## REQUIRED ACTION
Reproduce word for word the line that contains "D2: LED white" and every line after it to the end of the records, with nothing else added.

## PROVIDED DATA
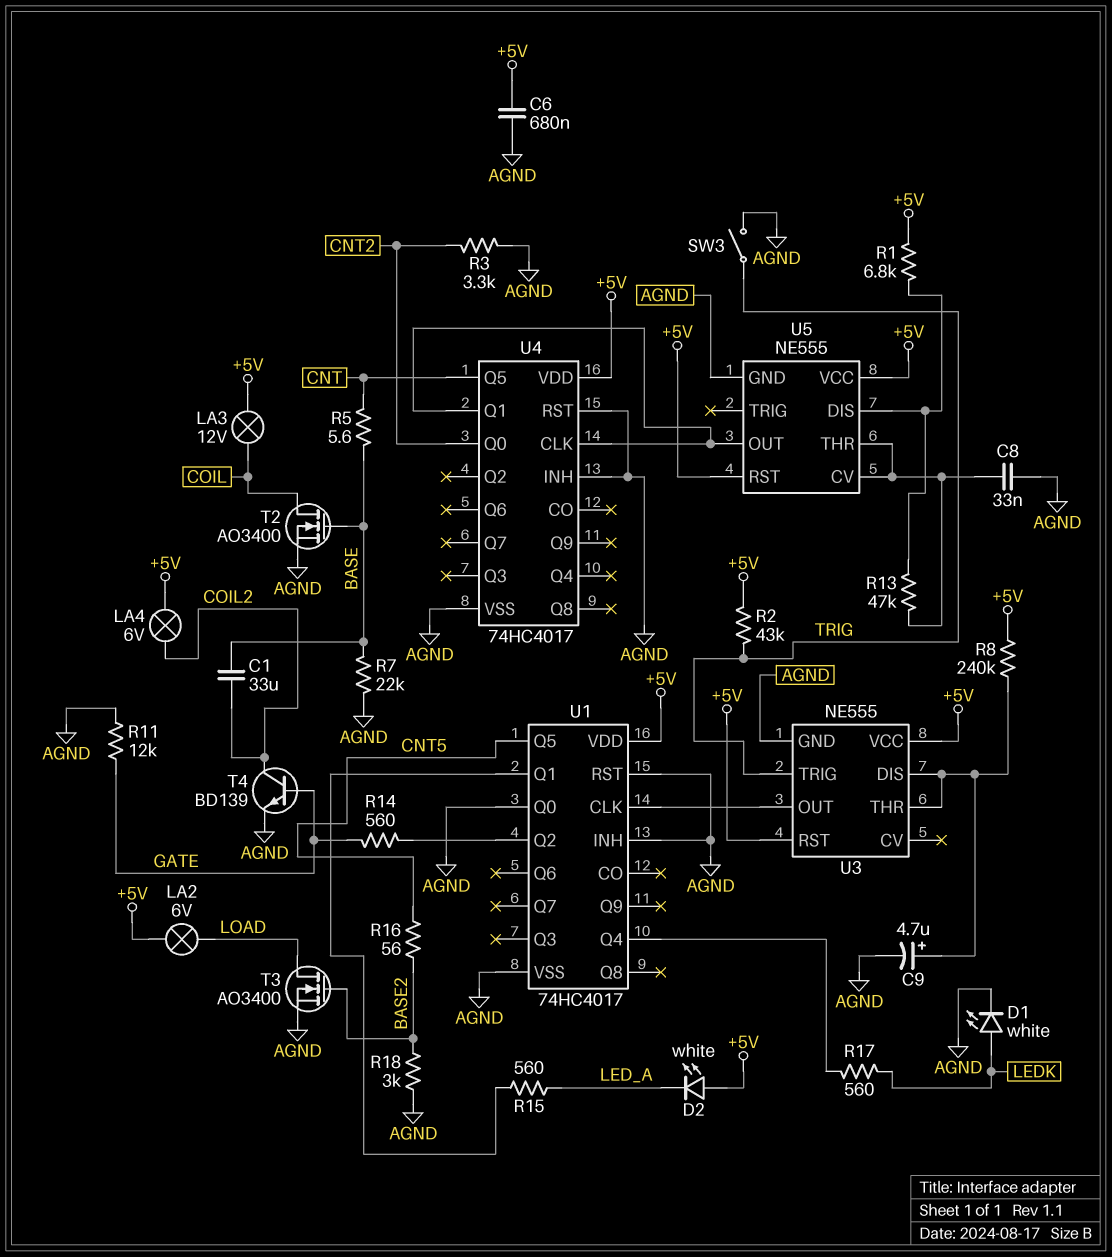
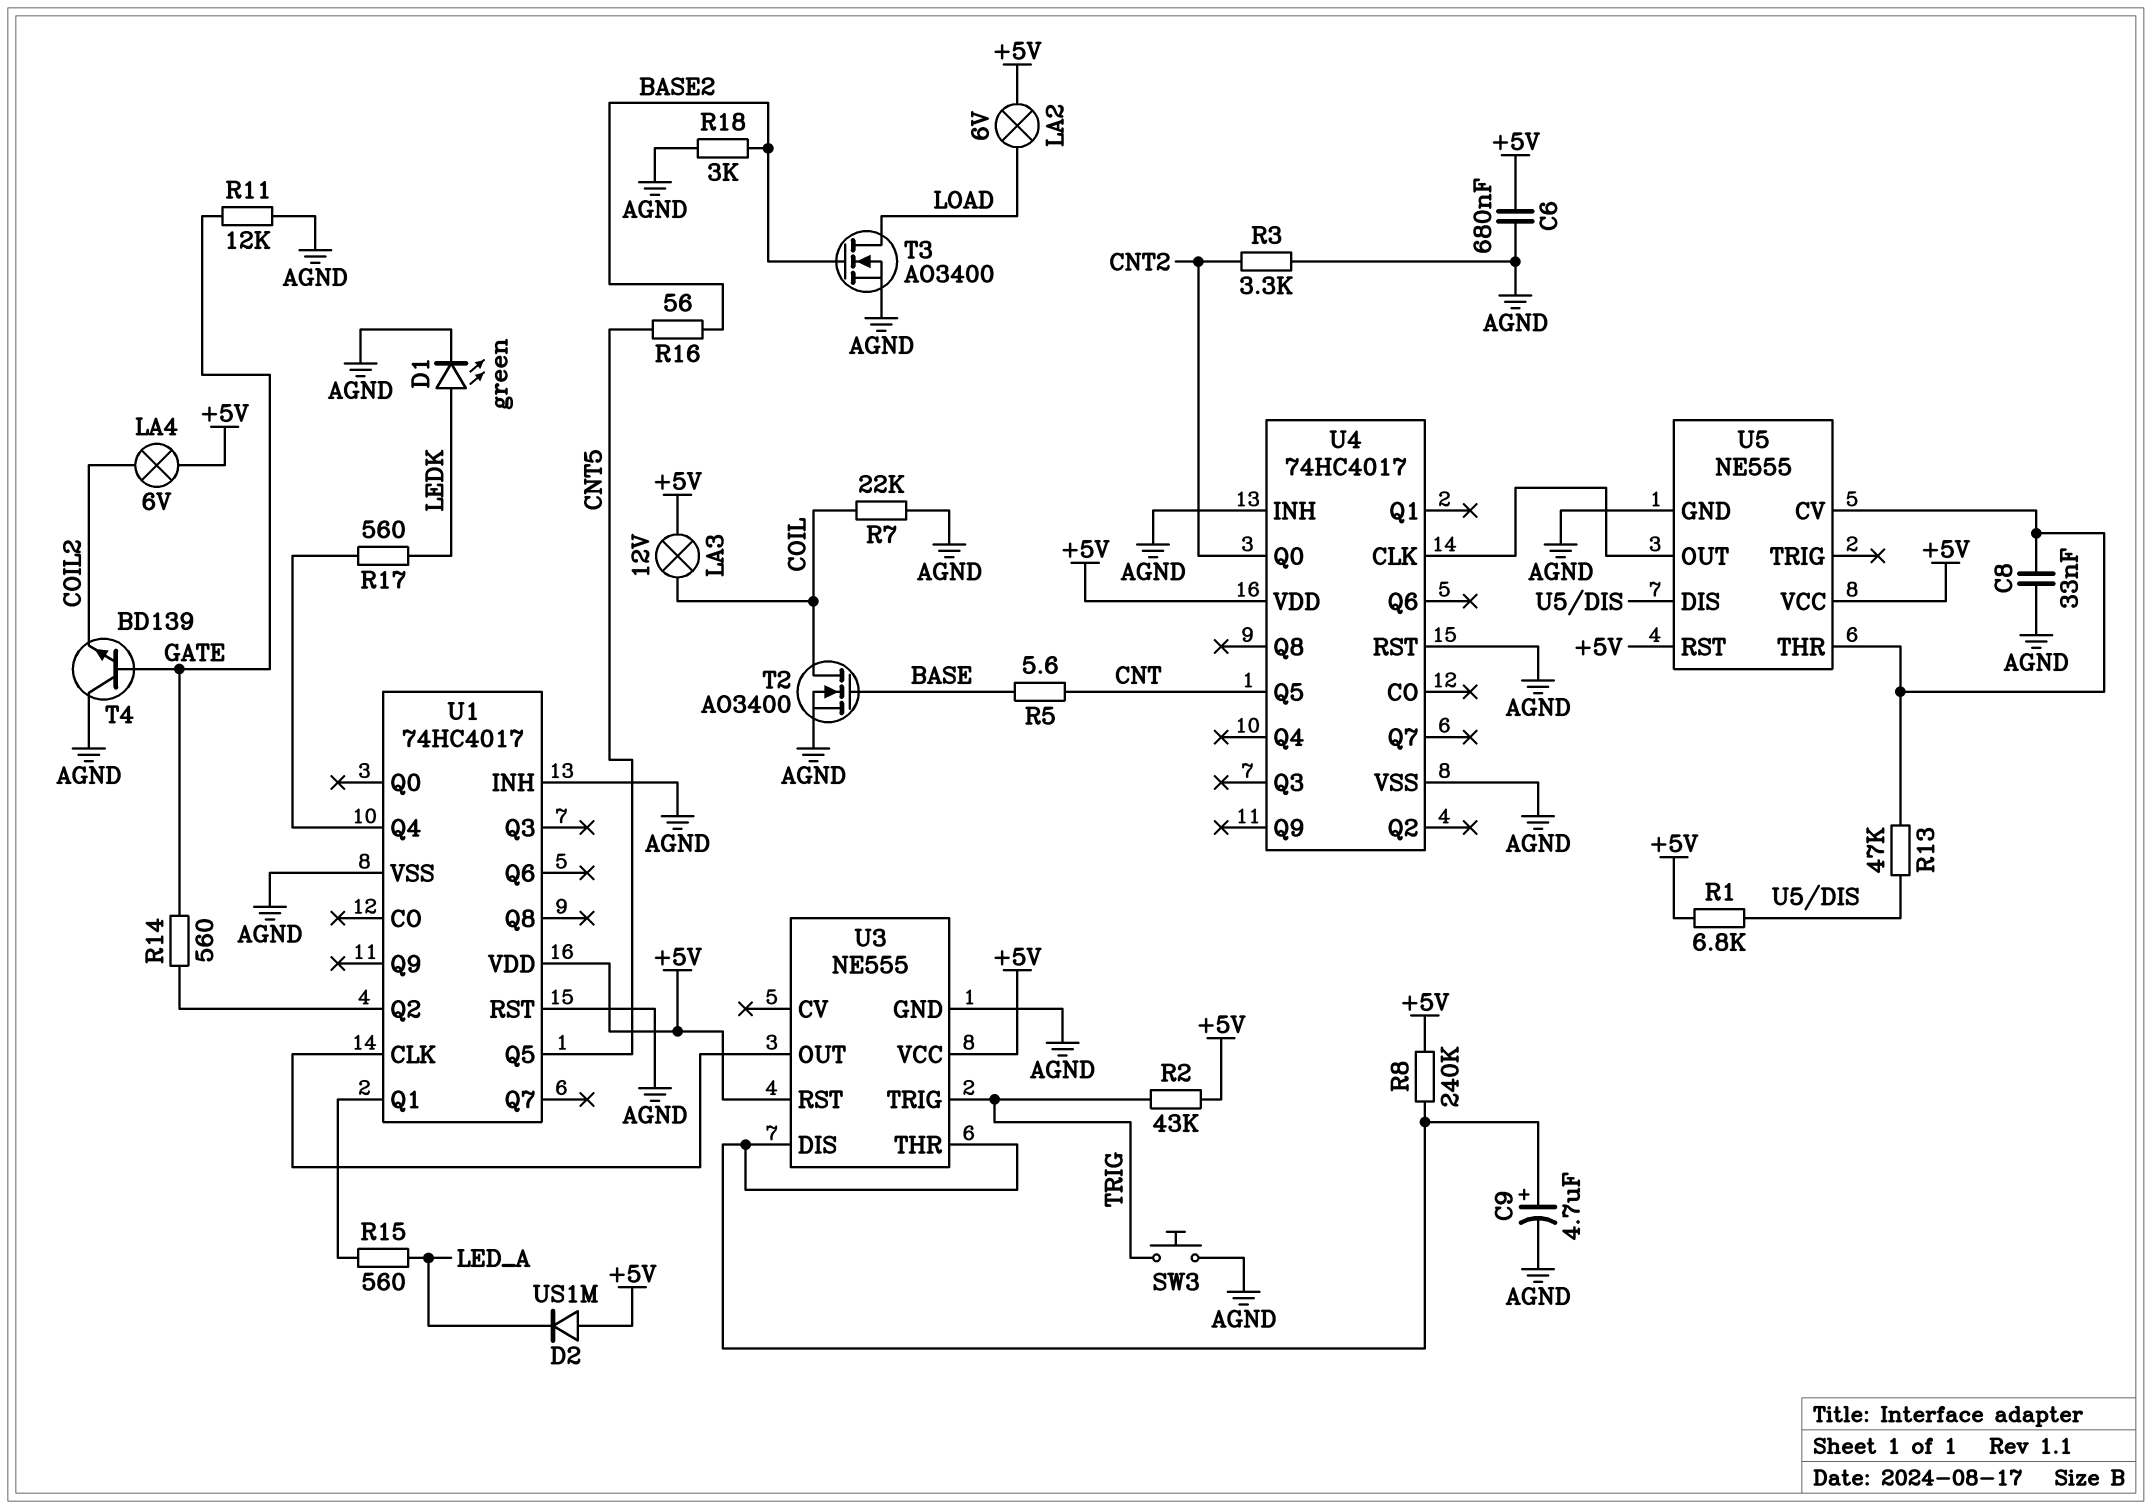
C1: 33uF (BASE, COIL2) -> none
D1: LED white (A LEDK, K AGND) -> LED green (A LEDK, K AGND)
D2: LED white (A +5V, K LED_A) -> diode US1M (A +5V, K LED_A)
R7: 22k (AGND, BASE) -> 22k (AGND, COIL)
SW3: switch (AGND, TRIG) -> button (AGND, TRIG)
T4: NPN BD139 (B GATE, C COIL2, E AGND) -> NPN BD139 (B GATE, C AGND, E COIL2)
U1 pin Q0: AGND -> none
U4 pin Q1: U4/CLK -> none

## RESULT OF THIS TASK
D2: LED white (A +5V, K LED_A) -> diode US1M (A +5V, K LED_A)
R7: 22k (AGND, BASE) -> 22k (AGND, COIL)
SW3: switch (AGND, TRIG) -> button (AGND, TRIG)
T4: NPN BD139 (B GATE, C COIL2, E AGND) -> NPN BD139 (B GATE, C AGND, E COIL2)
U1 pin Q0: AGND -> none
U4 pin Q1: U4/CLK -> none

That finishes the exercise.